TASK BRIEF ▸
Look in the material below for the line holding "camera: 115 degrees right, 10 degrees down". Set it down exactly, with each later line up to and including the line holding "blue star [349,77,382,102]".

***** EXCERPTED DATA

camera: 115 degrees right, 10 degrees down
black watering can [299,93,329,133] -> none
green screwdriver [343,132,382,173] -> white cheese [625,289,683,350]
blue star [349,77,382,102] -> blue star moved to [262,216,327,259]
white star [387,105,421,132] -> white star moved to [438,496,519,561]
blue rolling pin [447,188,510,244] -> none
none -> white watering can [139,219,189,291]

**********
***** EXCERPTED DATA

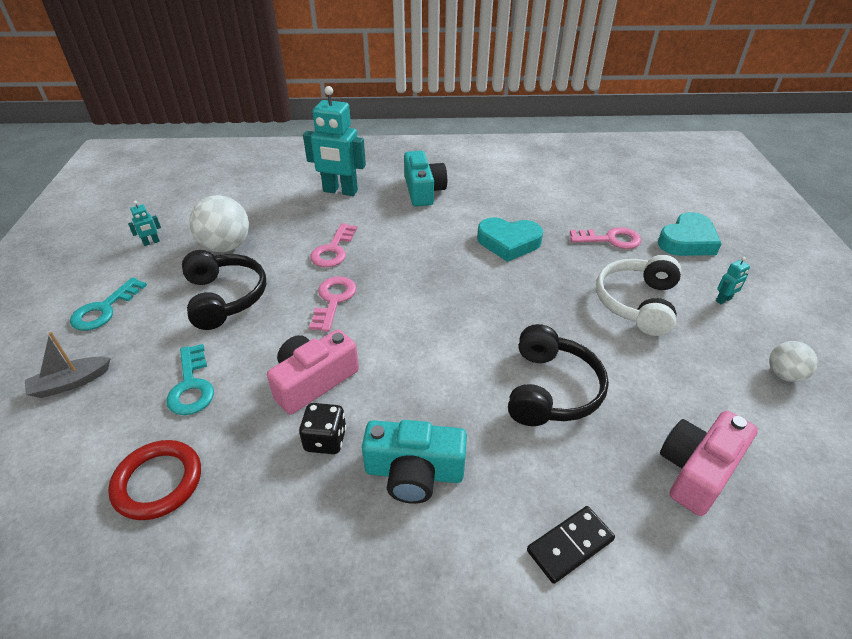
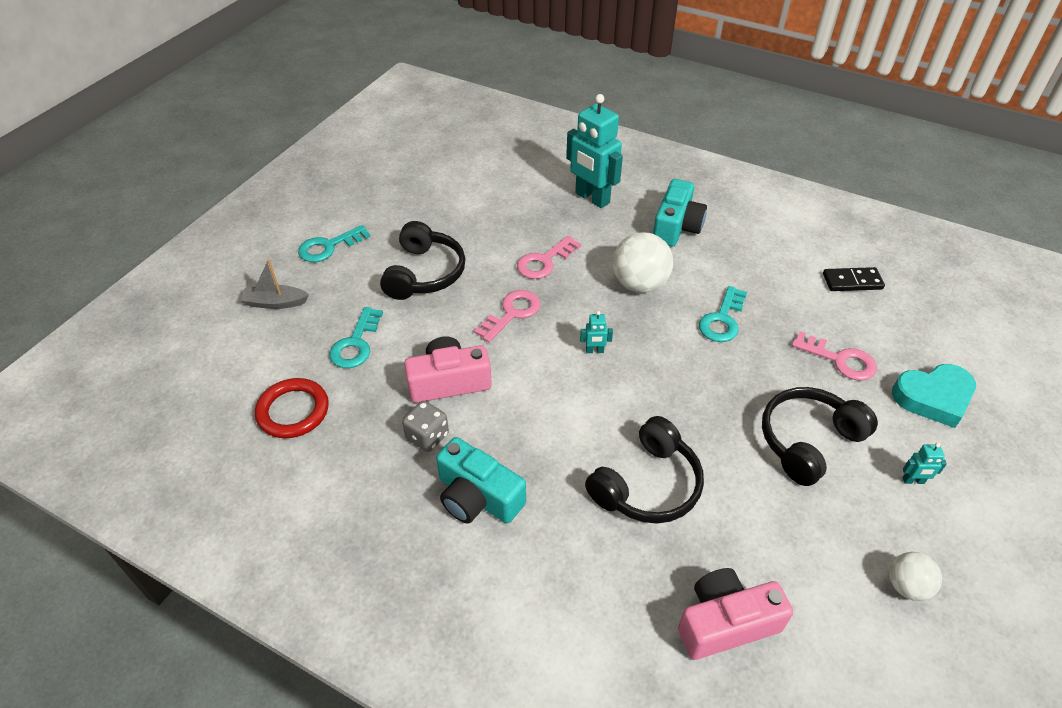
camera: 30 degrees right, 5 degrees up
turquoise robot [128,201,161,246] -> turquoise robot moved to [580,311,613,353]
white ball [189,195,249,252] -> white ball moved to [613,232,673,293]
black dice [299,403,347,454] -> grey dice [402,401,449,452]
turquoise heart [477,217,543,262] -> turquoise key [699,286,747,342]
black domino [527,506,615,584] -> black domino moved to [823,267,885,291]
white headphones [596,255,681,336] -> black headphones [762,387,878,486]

**********

ANSWER SPACE ▸
camera: 115 degrees right, 10 degrees down
black watering can [299,93,329,133] -> none
green screwdriver [343,132,382,173] -> white cheese [625,289,683,350]
blue star [349,77,382,102] -> blue star moved to [262,216,327,259]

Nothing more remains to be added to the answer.